TASK TO CARRY OUT
Copy every entry word for word. Skip the pictures.

Spatial object tracking data:

════════

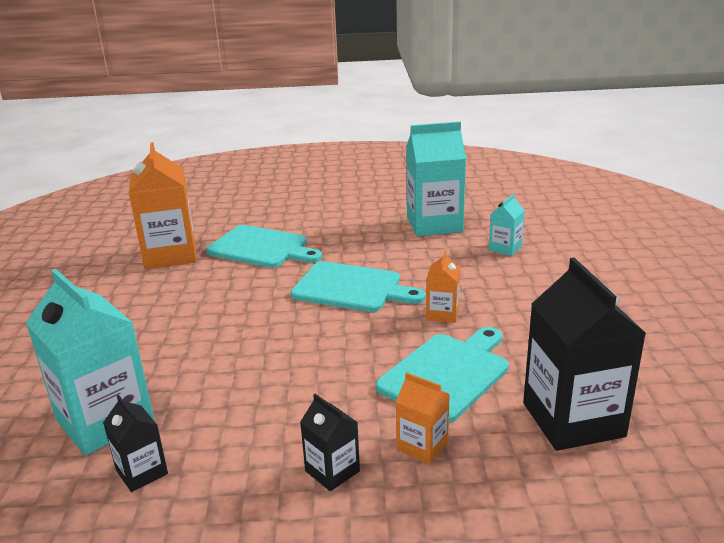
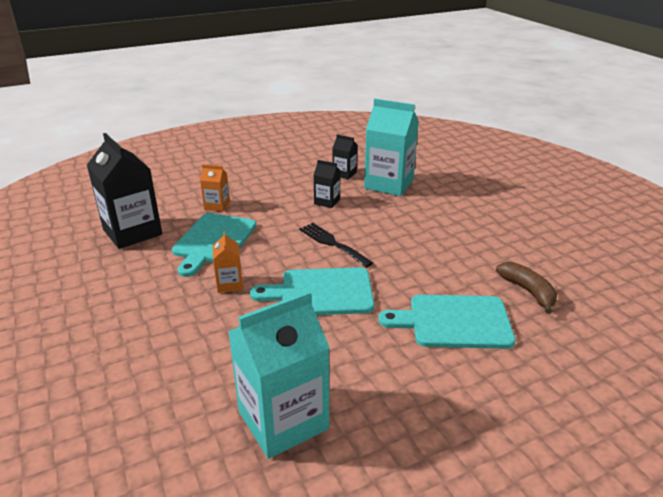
camera: 155 degrees right, 5 degrees up
(170, 255) = (528, 291): orange carton -> brown banana
(295, 336) = (332, 243): none -> black fork
(332, 471) = (257, 189): black carton -> black carton (327, 201)
(505, 248) = (179, 389): turquoise carton -> none

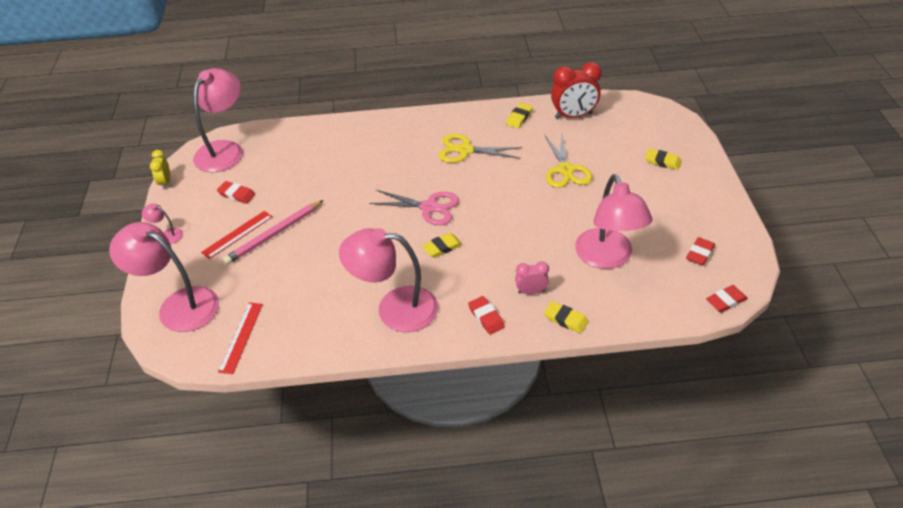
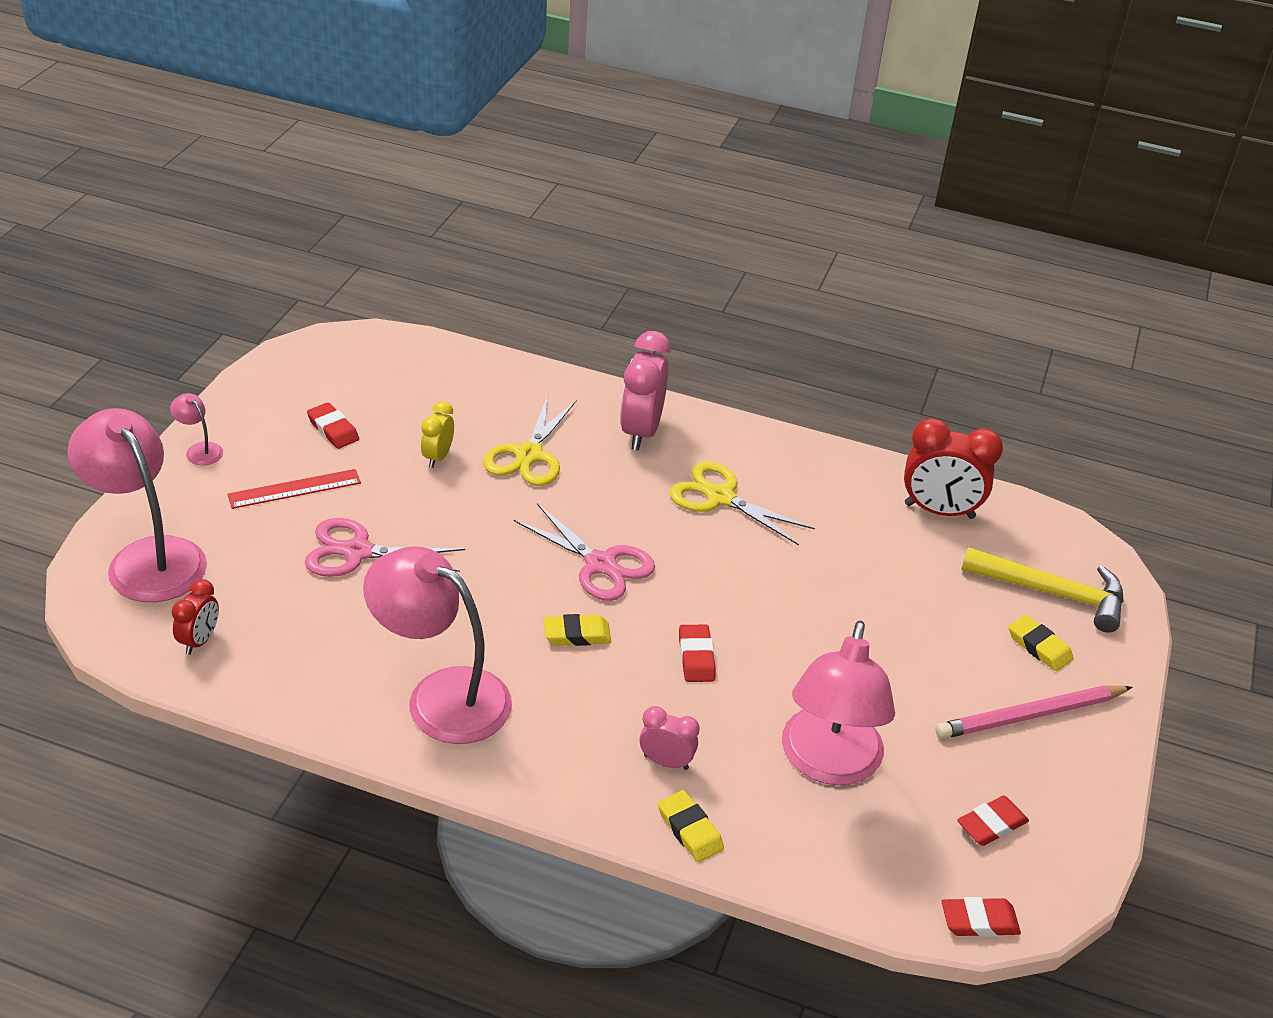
camera: 20 degrees right, 5 degrees down
(165, 182) = (247, 372): yellow clock -> yellow clock (437, 457)
(224, 150) = (361, 356): pink lamp -> none
(241, 337) = (199, 641): red ruler -> red clock
(274, 234) = (345, 510): pink pencil -> pink pencil (1030, 715)
(296, 253) = (357, 552): none -> pink scissors
(402, 133) = (641, 431): none -> pink clock
(486, 317) = (568, 770): red eraser -> red eraser (696, 657)
(519, 118) = (845, 479): yellow eraser -> none
(565, 170) = (861, 594): yellow scissors -> yellow scissors (529, 455)
(651, 134) = (1053, 593): none -> yellow hammer

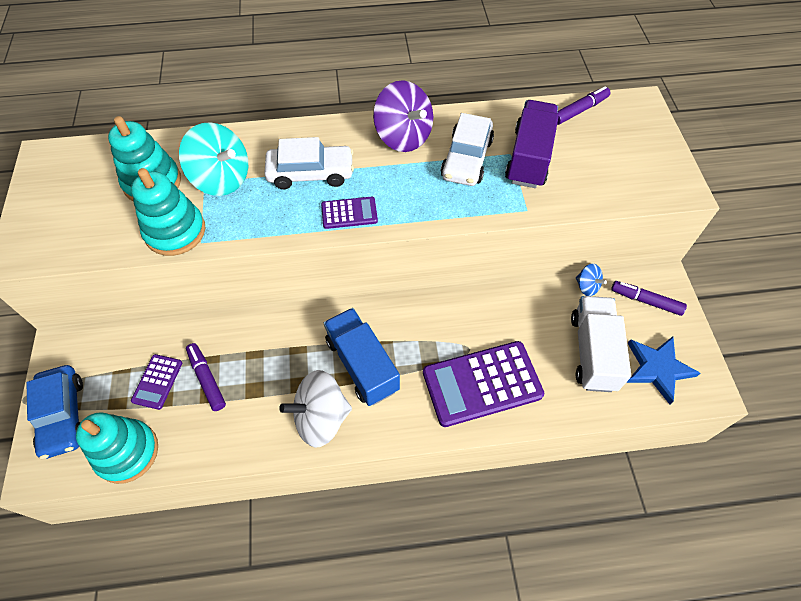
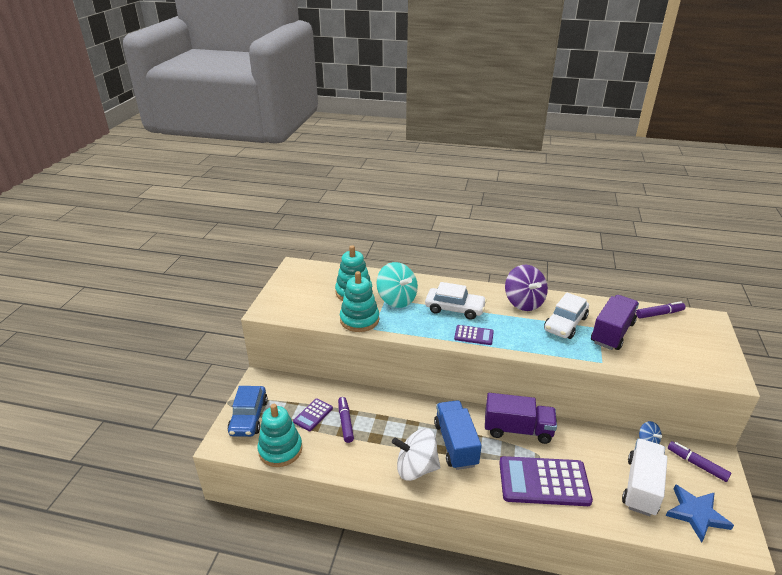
camera: 20 degrees right, 25 degrees down
(434, 318) = (517, 429): none -> purple truck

════════

TASK ANSWER
camera: 155 degrees right, 5 degrees up
(170, 255) = (528, 291): orange carton -> brown banana
(295, 336) = (332, 243): none -> black fork
(332, 471) = (257, 189): black carton -> black carton (327, 201)
(505, 248) = (179, 389): turquoise carton -> none

camera: 20 degrees right, 5 degrees down
(165, 182) = (247, 372): yellow clock -> yellow clock (437, 457)
(224, 150) = (361, 356): pink lamp -> none
(241, 337) = (199, 641): red ruler -> red clock
(274, 234) = (345, 510): pink pencil -> pink pencil (1030, 715)
(296, 253) = (357, 552): none -> pink scissors
(402, 133) = (641, 431): none -> pink clock
(486, 317) = (568, 770): red eraser -> red eraser (696, 657)
(519, 118) = (845, 479): yellow eraser -> none
(565, 170) = (861, 594): yellow scissors -> yellow scissors (529, 455)
(651, 134) = (1053, 593): none -> yellow hammer

camera: 20 degrees right, 25 degrees down
(434, 318) = (517, 429): none -> purple truck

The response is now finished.